Your objective:
Everything in the data should be repeated exactly, save for the images.

Supplied information:
########################################
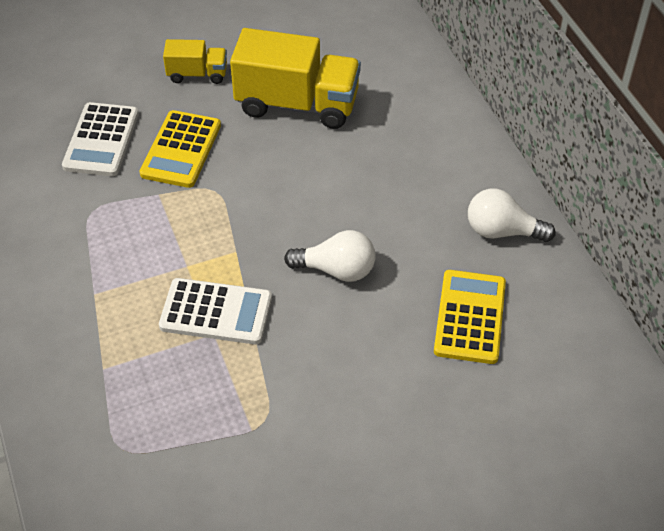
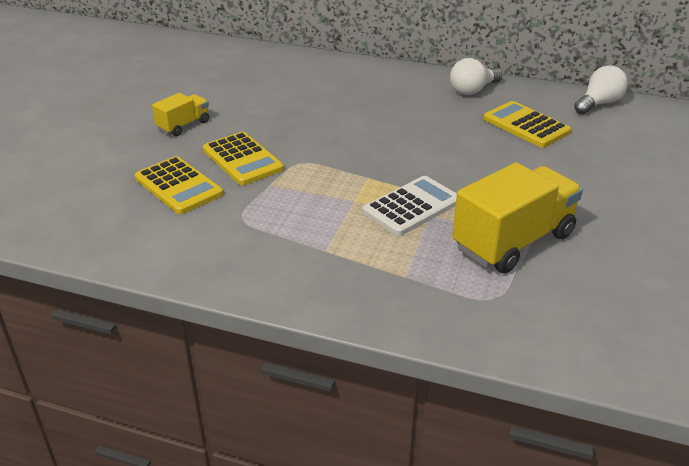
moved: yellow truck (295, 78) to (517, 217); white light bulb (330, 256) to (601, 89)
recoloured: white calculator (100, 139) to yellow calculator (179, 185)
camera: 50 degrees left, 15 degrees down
########################################
Solution for this exercise:
moved: yellow truck (295, 78) to (517, 217); white light bulb (330, 256) to (601, 89)
recoloured: white calculator (100, 139) to yellow calculator (179, 185)
camera: 50 degrees left, 15 degrees down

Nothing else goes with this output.